The problem: Using the listing below, keep only the lines with the word "gelb" and copy them.

Entries supplied:

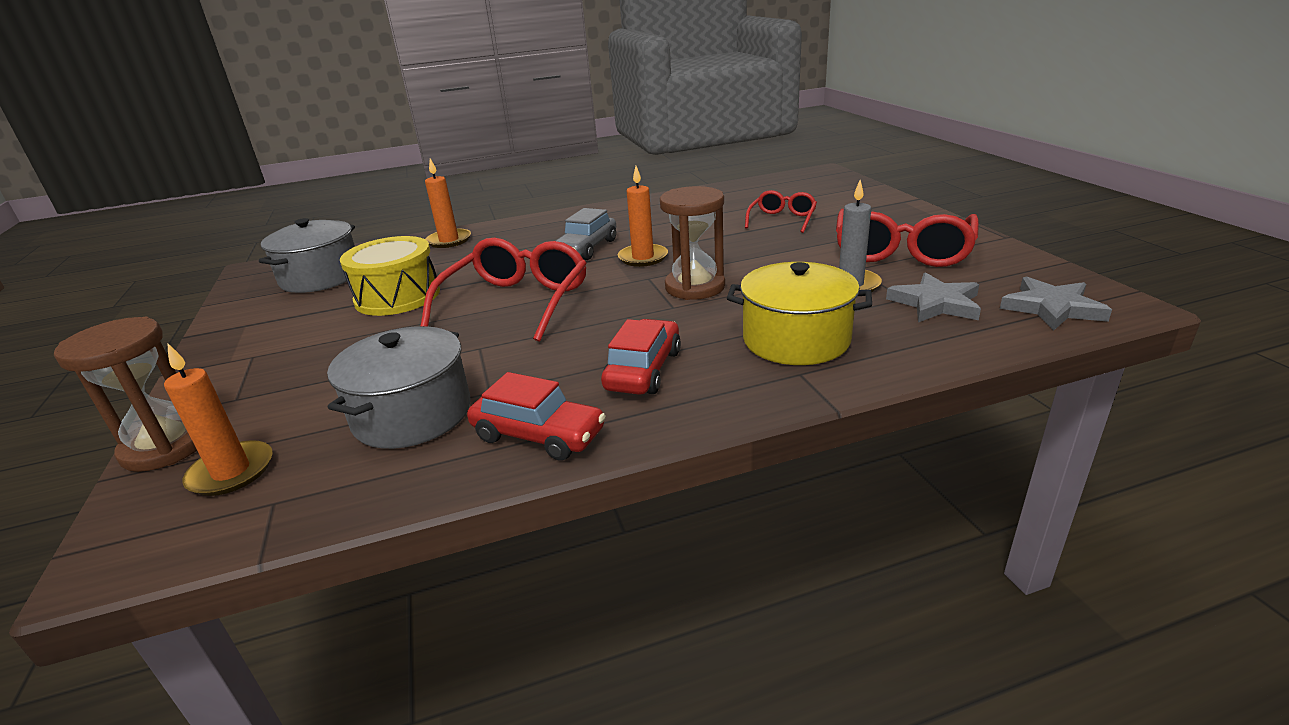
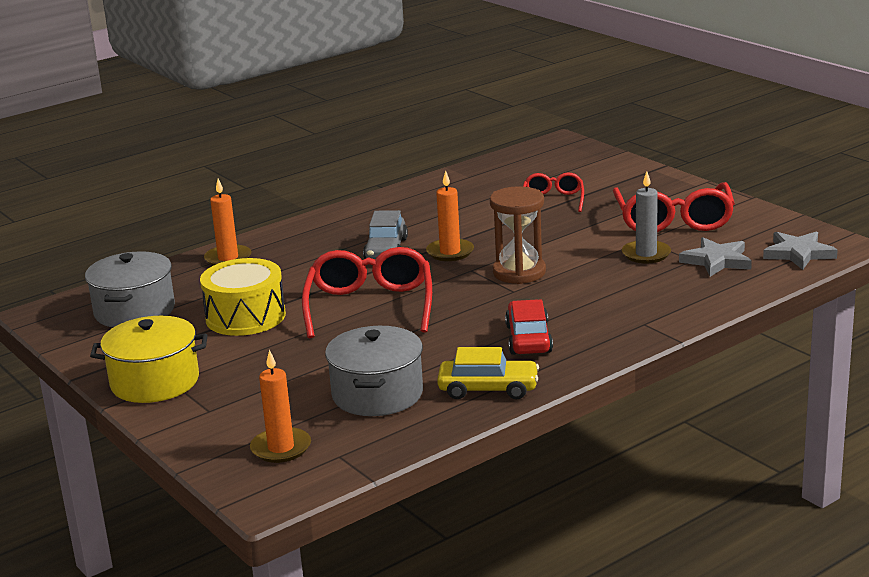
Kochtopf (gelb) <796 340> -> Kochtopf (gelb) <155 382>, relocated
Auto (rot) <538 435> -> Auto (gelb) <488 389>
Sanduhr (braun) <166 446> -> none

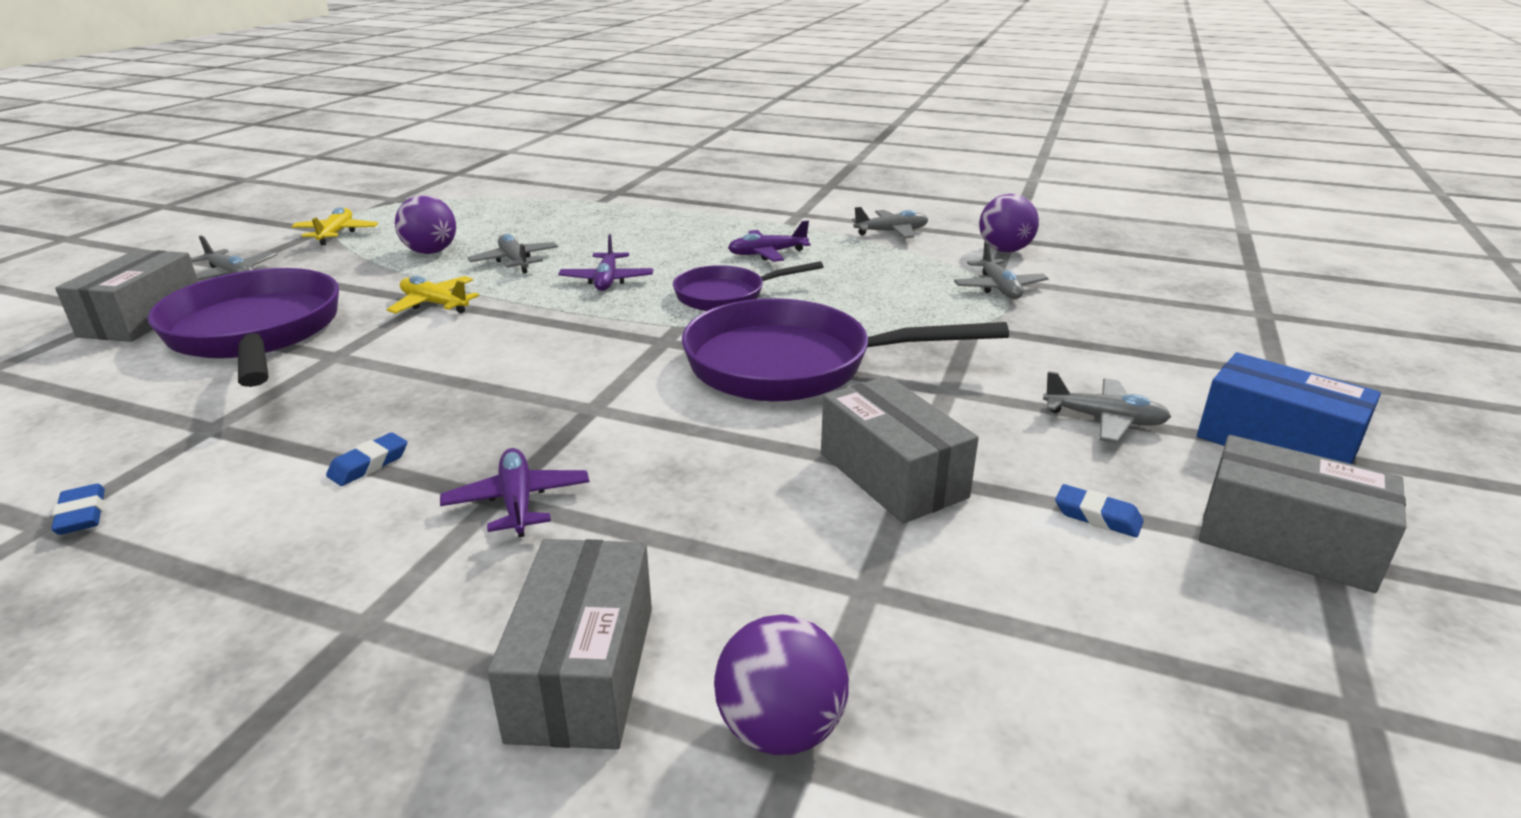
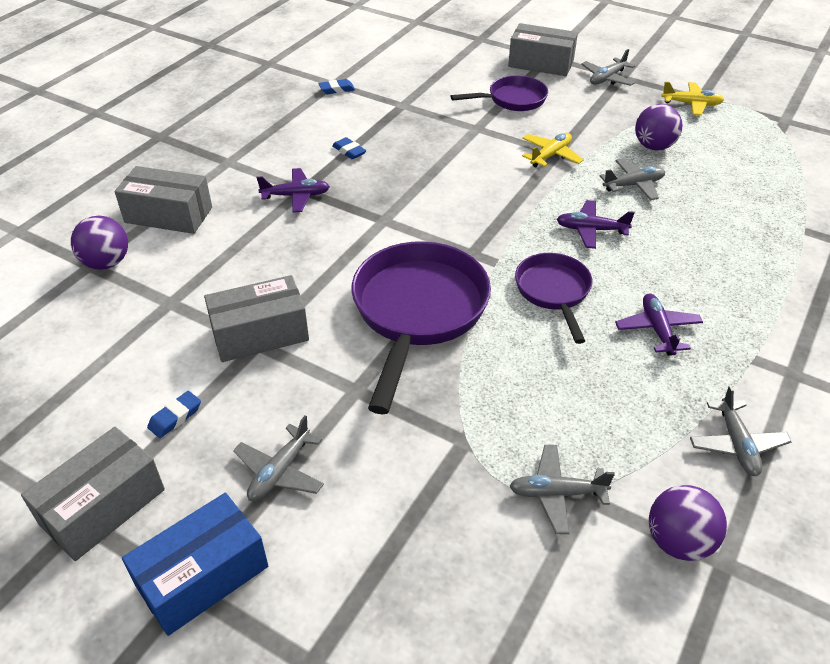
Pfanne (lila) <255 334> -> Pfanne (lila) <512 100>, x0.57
...
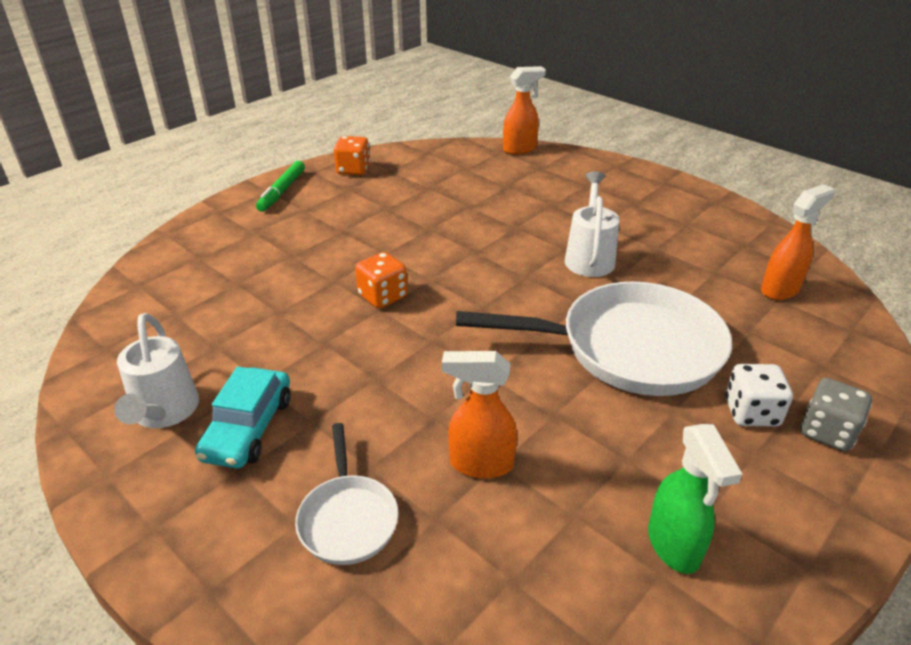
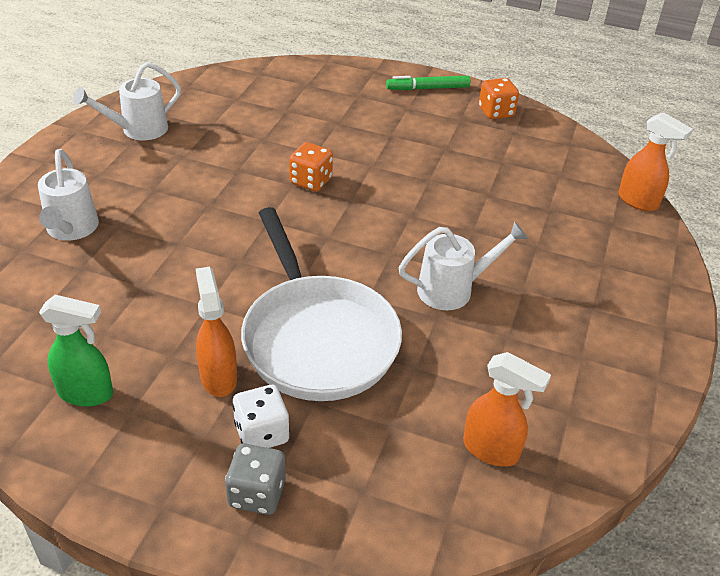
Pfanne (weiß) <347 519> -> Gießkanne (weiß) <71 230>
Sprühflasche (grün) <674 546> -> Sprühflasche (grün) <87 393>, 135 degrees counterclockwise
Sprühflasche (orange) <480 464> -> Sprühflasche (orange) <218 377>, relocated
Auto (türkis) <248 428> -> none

Reply to the exercise:
Kochtopf (gelb) <796 340> -> Kochtopf (gelb) <155 382>, relocated
Auto (rot) <538 435> -> Auto (gelb) <488 389>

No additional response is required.